##### Dataset records

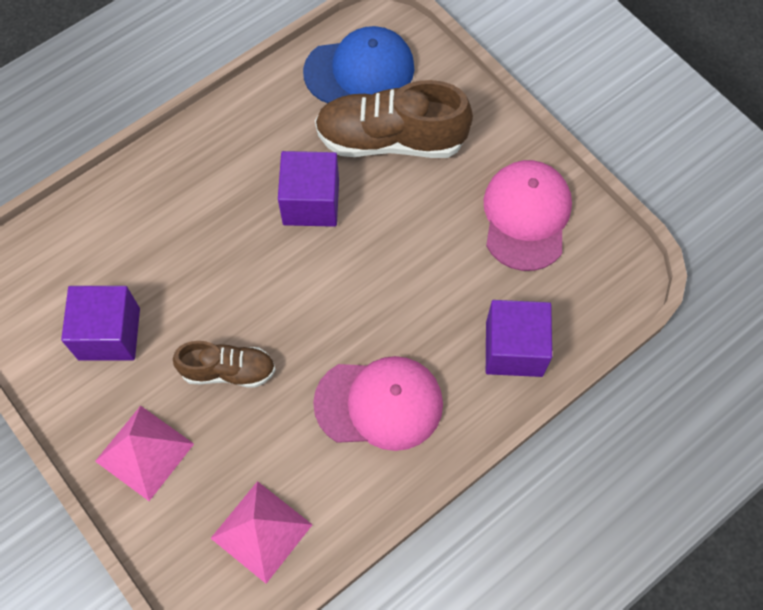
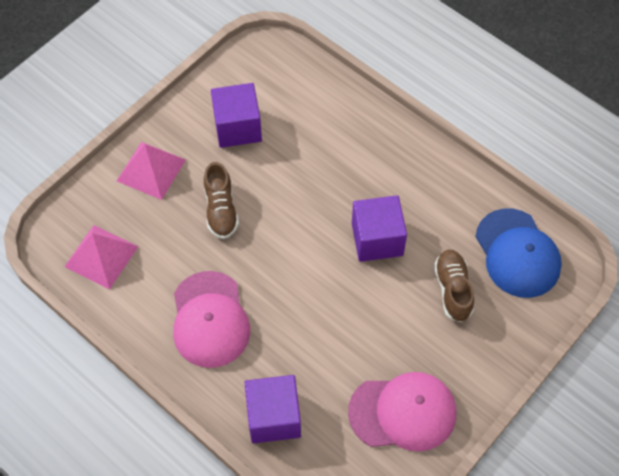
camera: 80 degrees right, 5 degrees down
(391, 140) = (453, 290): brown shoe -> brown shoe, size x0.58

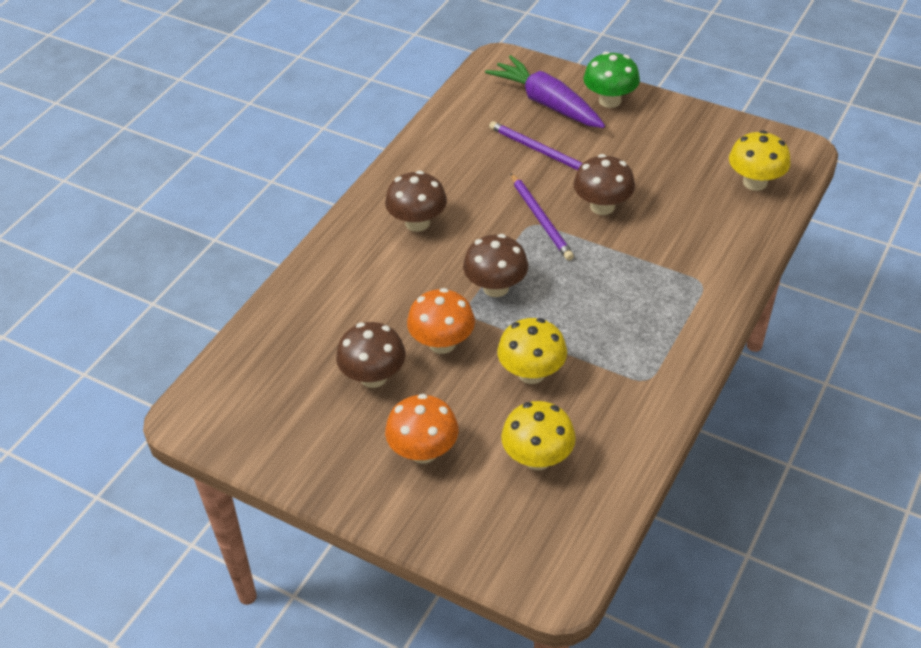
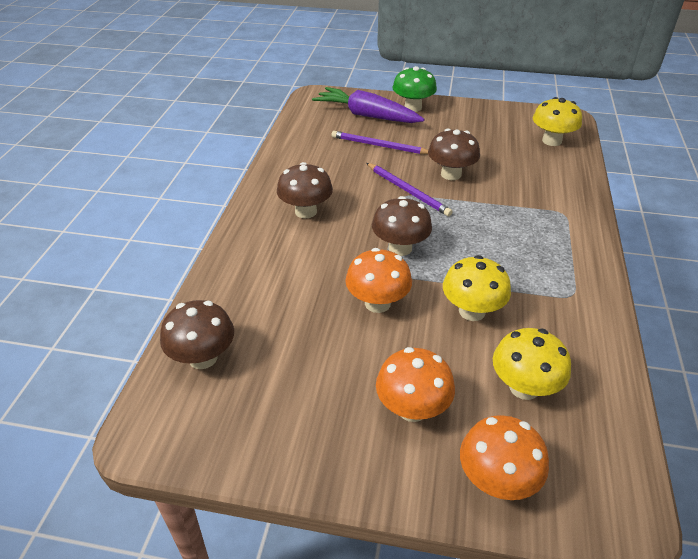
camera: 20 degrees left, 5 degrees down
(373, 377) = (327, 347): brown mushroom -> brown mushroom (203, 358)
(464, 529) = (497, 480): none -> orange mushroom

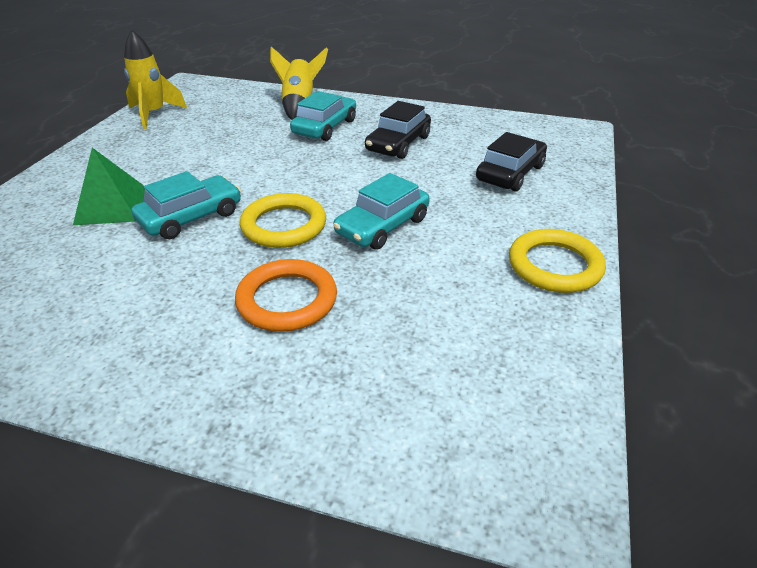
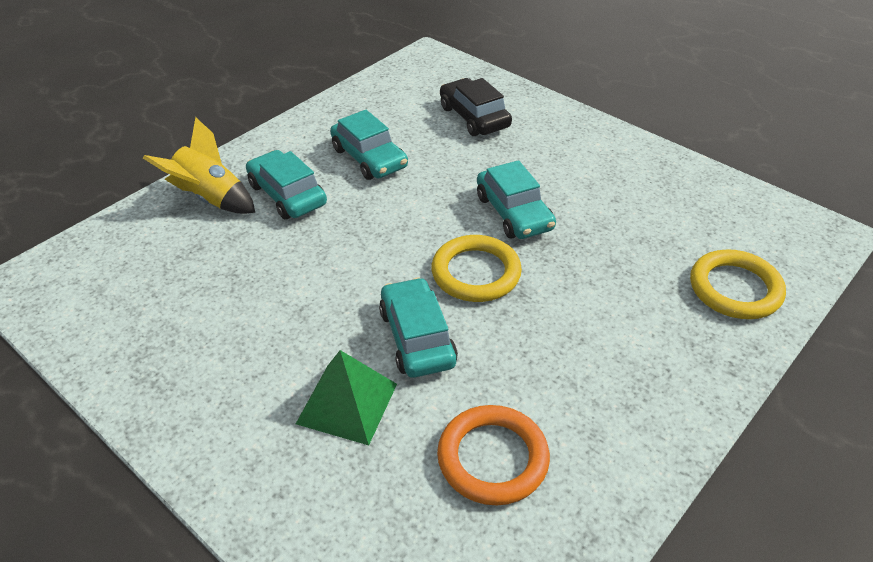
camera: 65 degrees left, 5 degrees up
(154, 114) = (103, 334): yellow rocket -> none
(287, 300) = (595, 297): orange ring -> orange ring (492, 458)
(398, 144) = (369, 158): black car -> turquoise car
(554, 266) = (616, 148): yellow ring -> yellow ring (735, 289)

##########
##### Dataset records

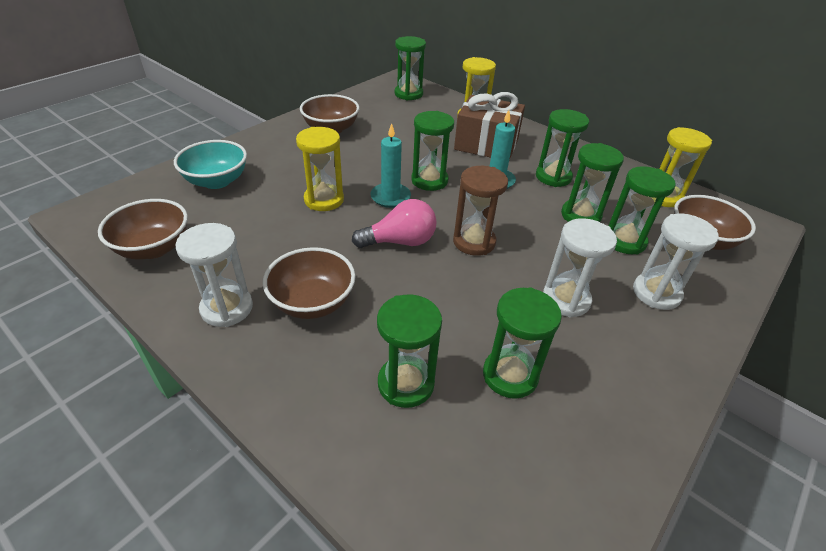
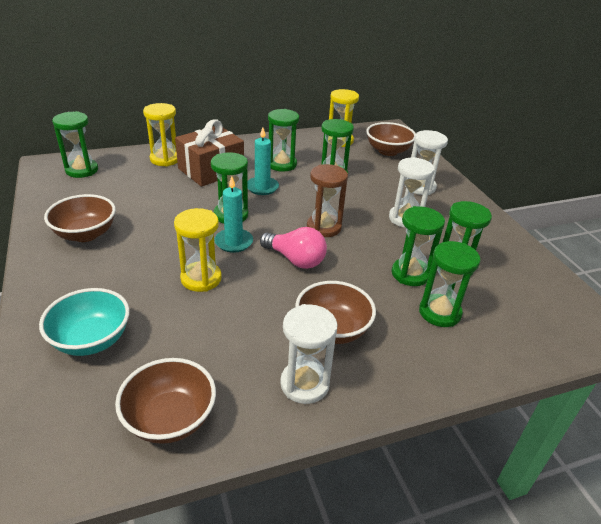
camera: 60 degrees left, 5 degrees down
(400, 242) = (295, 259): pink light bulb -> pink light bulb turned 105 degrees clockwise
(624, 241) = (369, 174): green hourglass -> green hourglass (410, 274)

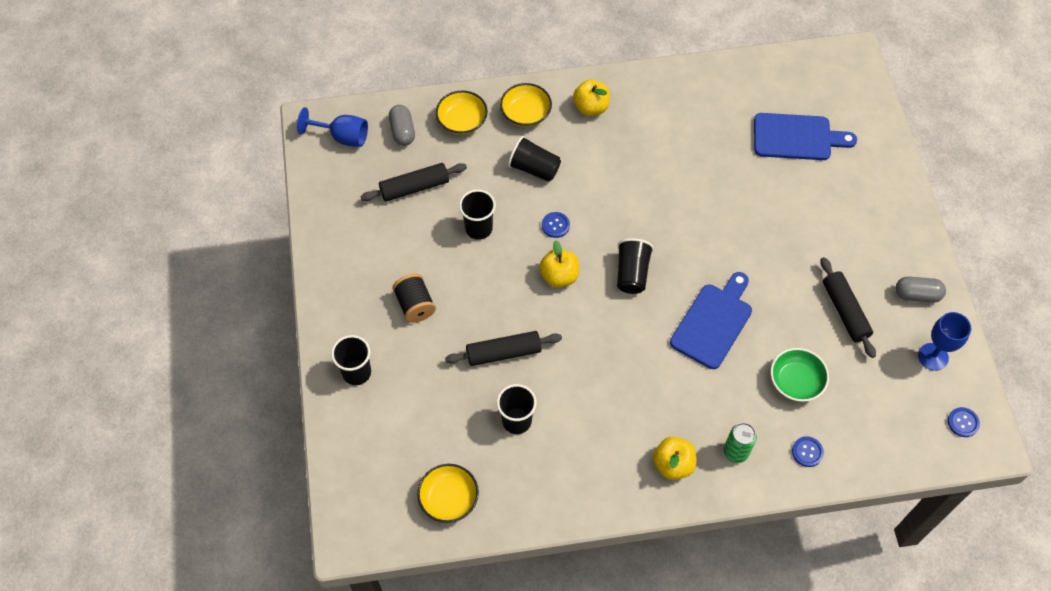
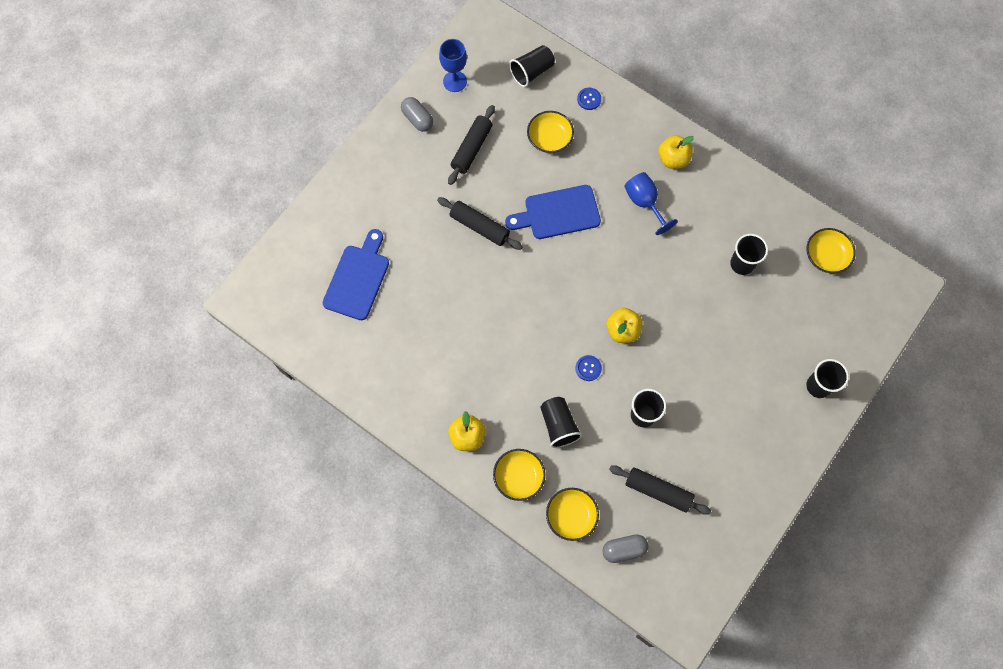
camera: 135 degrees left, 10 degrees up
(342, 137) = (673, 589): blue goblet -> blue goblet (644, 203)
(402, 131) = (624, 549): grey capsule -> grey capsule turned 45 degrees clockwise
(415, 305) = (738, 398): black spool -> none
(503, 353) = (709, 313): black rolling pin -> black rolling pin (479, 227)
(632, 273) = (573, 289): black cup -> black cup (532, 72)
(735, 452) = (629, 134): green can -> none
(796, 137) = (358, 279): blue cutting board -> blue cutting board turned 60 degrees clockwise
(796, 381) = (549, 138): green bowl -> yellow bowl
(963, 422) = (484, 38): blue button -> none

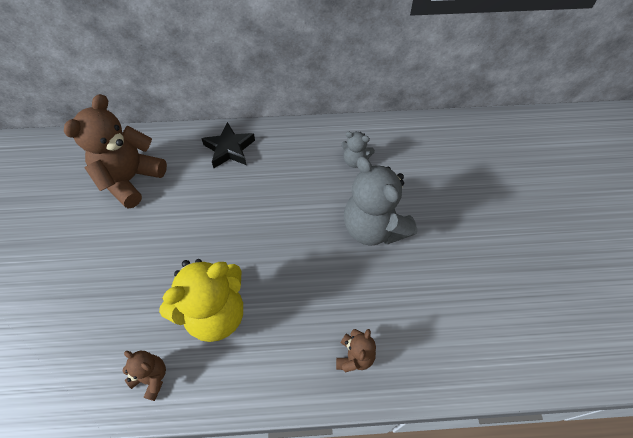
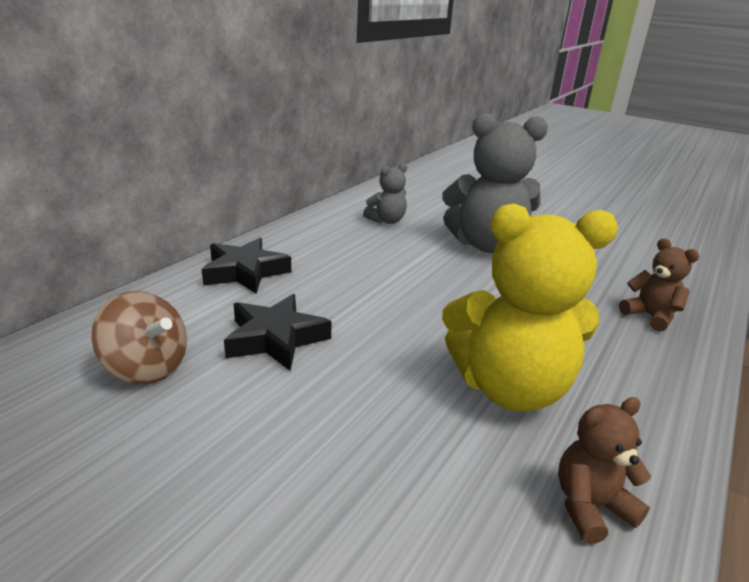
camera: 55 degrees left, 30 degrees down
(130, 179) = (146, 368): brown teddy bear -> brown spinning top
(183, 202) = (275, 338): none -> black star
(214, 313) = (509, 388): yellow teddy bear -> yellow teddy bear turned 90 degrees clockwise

##########

• Your objective:
Using the entries above, reproduce word for word only the lines from the one that contains "(632, 273) = (573, 289): black" to the one that contains "camera: 55 degrees left, 30 degrees down", both ends included, and drop every picture.

• Worked solution:
(632, 273) = (573, 289): black cup -> black cup (532, 72)
(735, 452) = (629, 134): green can -> none
(796, 137) = (358, 279): blue cutting board -> blue cutting board turned 60 degrees clockwise
(796, 381) = (549, 138): green bowl -> yellow bowl
(963, 422) = (484, 38): blue button -> none

camera: 55 degrees left, 30 degrees down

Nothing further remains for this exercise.